(What needs to be done): Please find all lines in the data that hold the string "turquoise" and copy them.

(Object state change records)
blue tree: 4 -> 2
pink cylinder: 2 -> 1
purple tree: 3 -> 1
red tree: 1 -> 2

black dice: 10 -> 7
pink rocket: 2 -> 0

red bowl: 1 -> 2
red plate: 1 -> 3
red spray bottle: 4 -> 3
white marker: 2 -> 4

---

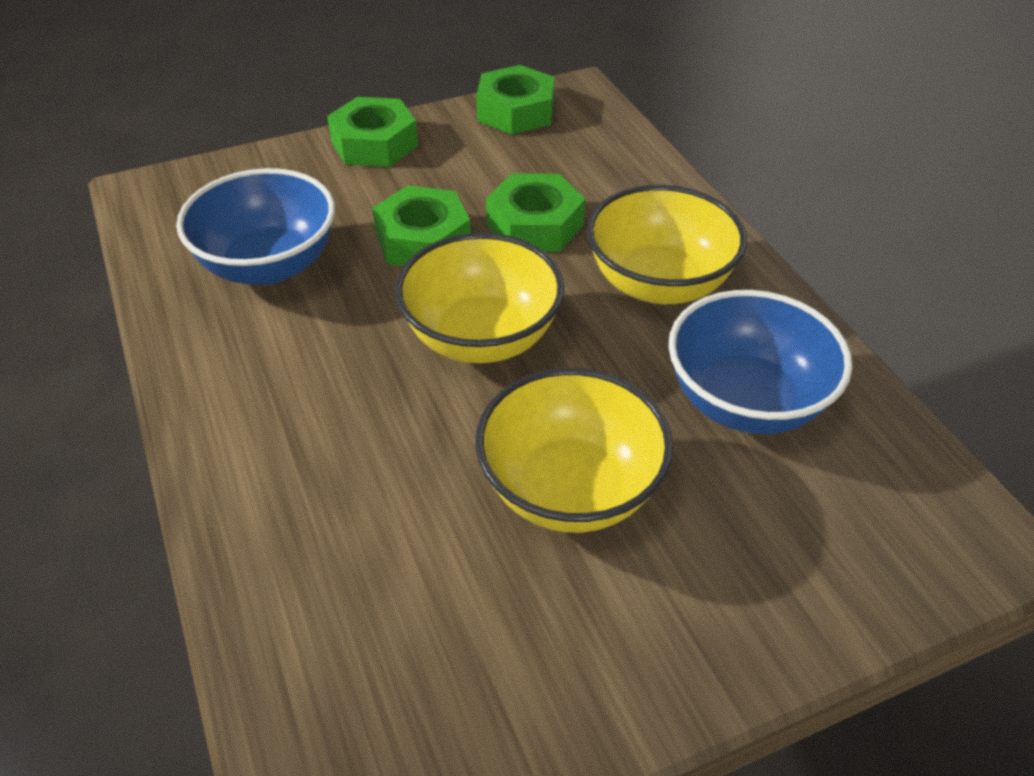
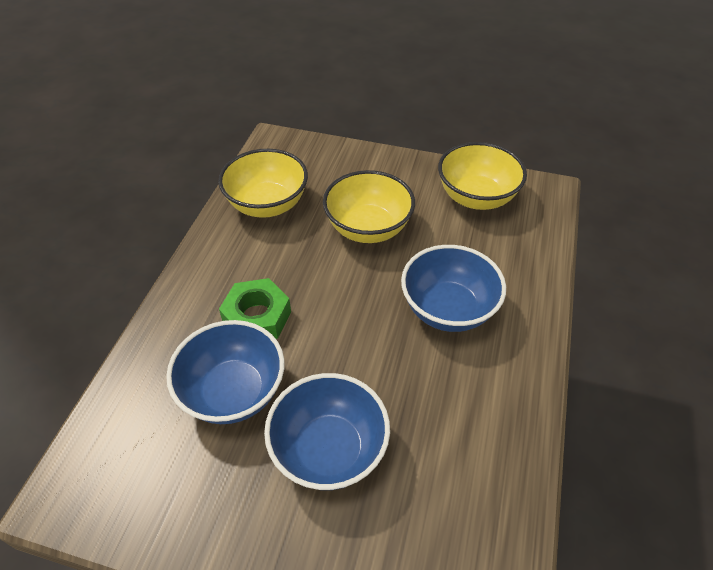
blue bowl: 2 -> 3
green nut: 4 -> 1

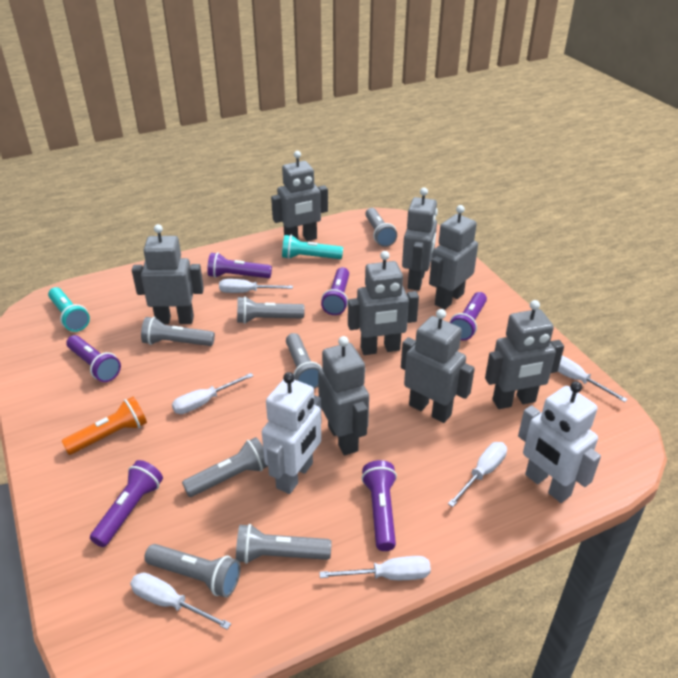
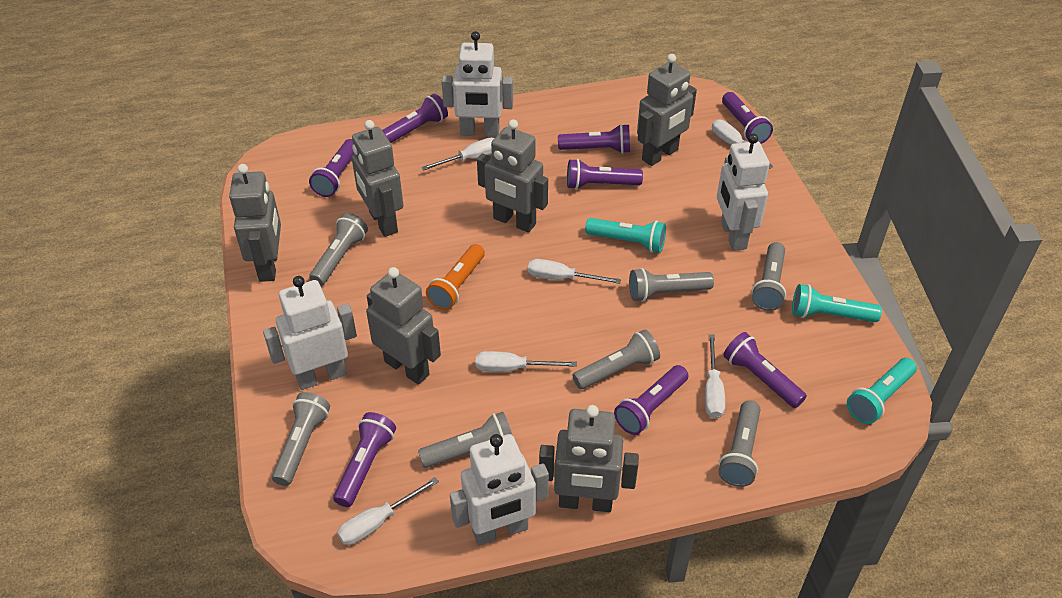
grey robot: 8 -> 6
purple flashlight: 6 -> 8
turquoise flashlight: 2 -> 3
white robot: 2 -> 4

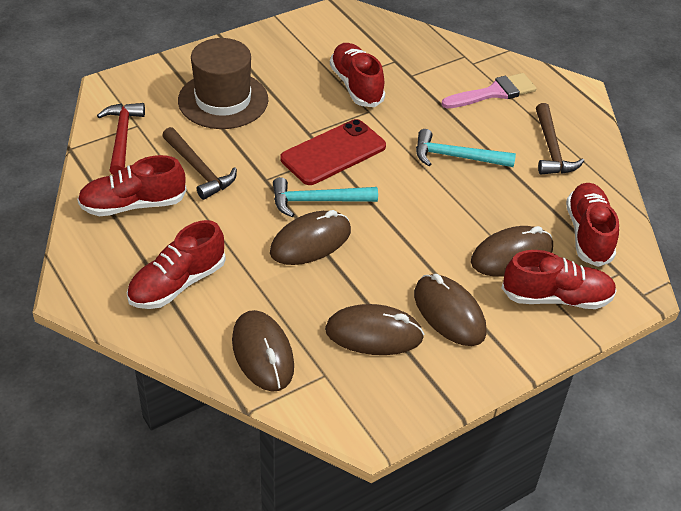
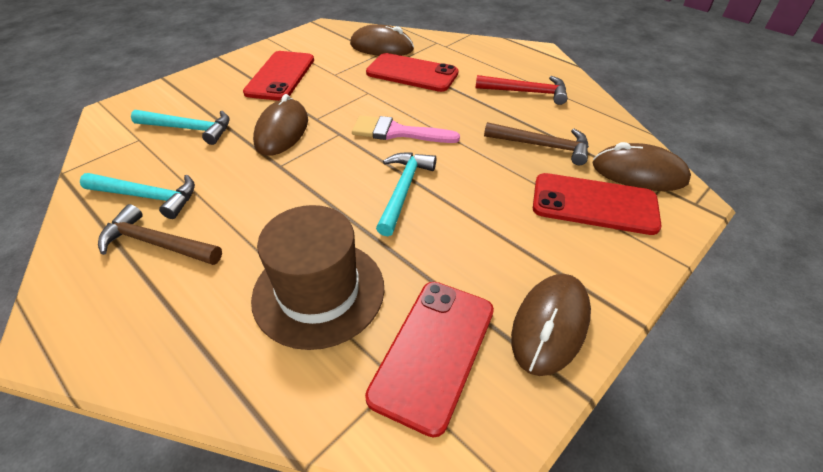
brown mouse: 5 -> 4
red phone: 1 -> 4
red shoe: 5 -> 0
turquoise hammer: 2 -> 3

(Finished task):
turquoise flashlight: 2 -> 3
turquoise hammer: 2 -> 3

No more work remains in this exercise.